- WORK TO BE COMPLETED
Write out the entries below exactly as they stand. Skip every image.

- INFORMATION PROVIDED
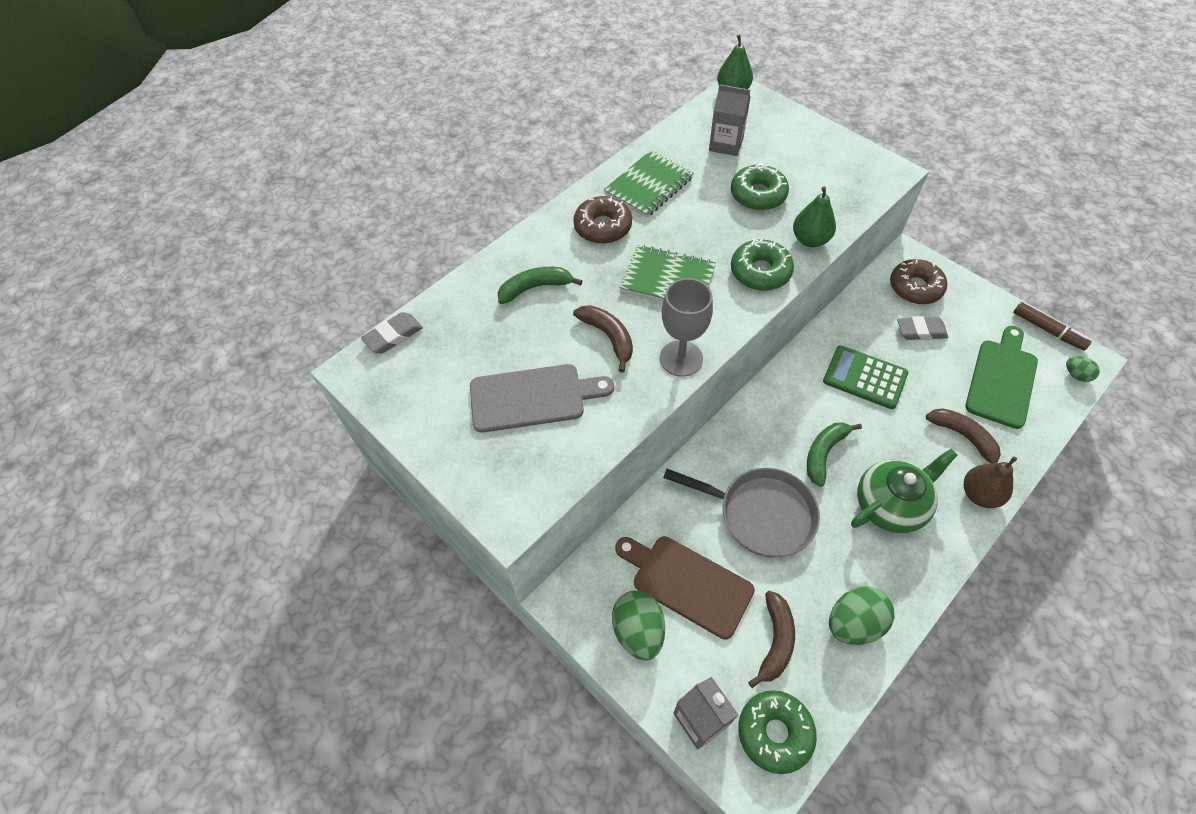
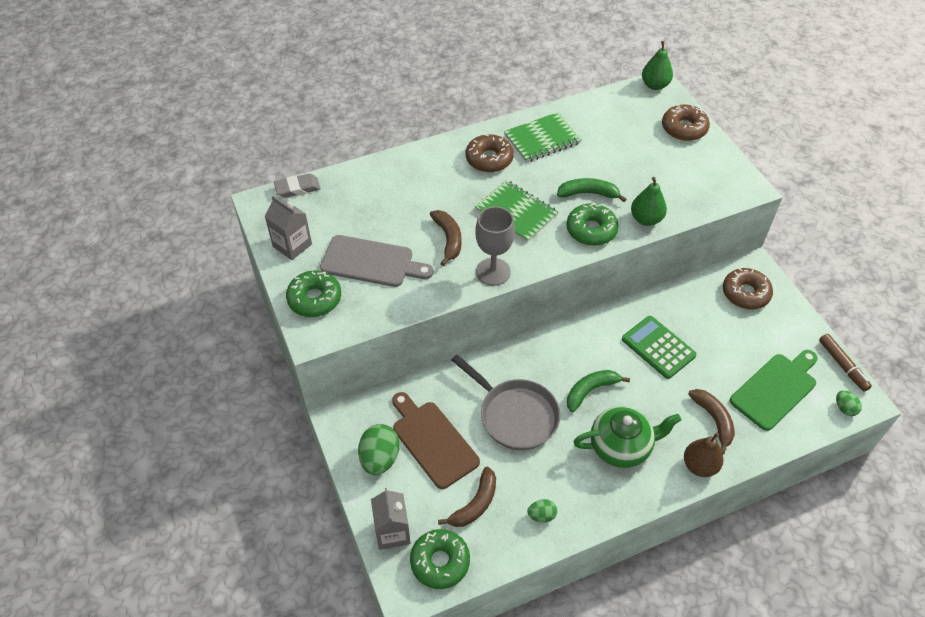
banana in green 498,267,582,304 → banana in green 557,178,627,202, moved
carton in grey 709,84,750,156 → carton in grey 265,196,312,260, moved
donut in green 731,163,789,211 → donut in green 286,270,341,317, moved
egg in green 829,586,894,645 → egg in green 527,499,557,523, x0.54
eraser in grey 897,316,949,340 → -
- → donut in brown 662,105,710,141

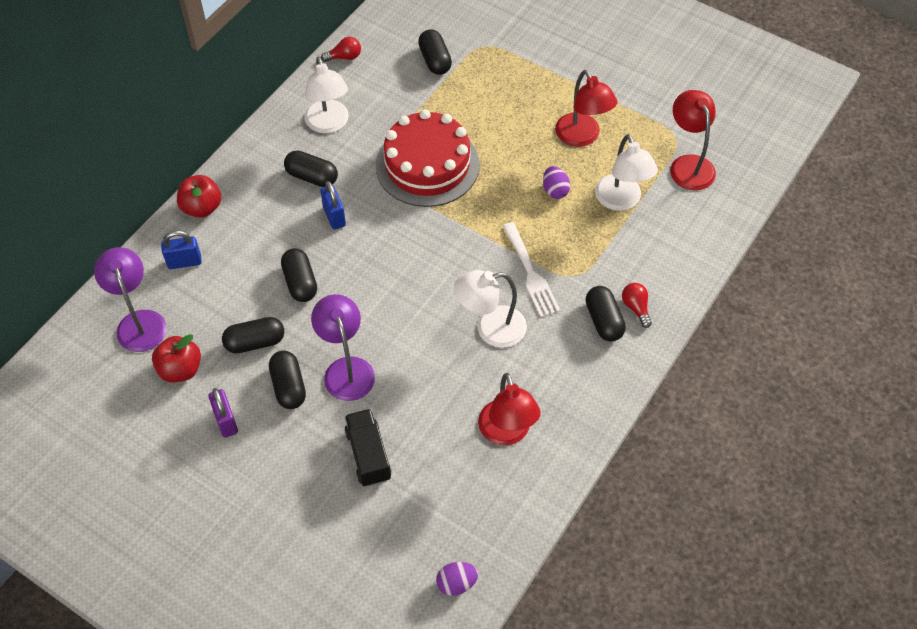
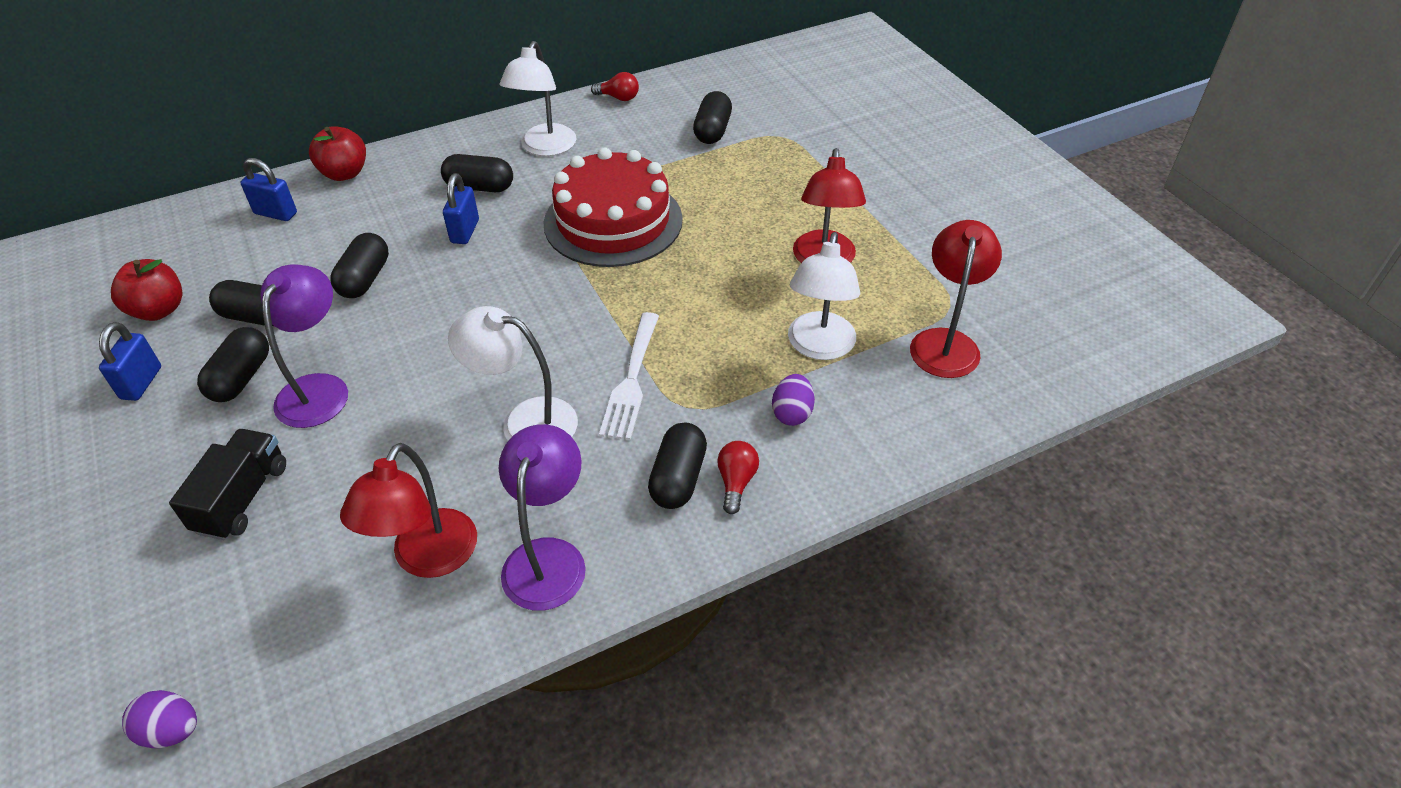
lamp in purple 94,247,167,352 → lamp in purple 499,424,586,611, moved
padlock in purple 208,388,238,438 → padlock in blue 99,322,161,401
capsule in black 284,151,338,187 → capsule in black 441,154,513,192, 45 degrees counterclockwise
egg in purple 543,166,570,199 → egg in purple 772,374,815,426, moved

- ANSWER TO THIS EXERCISE
banana in green 498,267,582,304 → banana in green 557,178,627,202, moved
carton in grey 709,84,750,156 → carton in grey 265,196,312,260, moved
donut in green 731,163,789,211 → donut in green 286,270,341,317, moved
egg in green 829,586,894,645 → egg in green 527,499,557,523, x0.54
eraser in grey 897,316,949,340 → -
- → donut in brown 662,105,710,141

lamp in purple 94,247,167,352 → lamp in purple 499,424,586,611, moved
padlock in purple 208,388,238,438 → padlock in blue 99,322,161,401
capsule in black 284,151,338,187 → capsule in black 441,154,513,192, 45 degrees counterclockwise
egg in purple 543,166,570,199 → egg in purple 772,374,815,426, moved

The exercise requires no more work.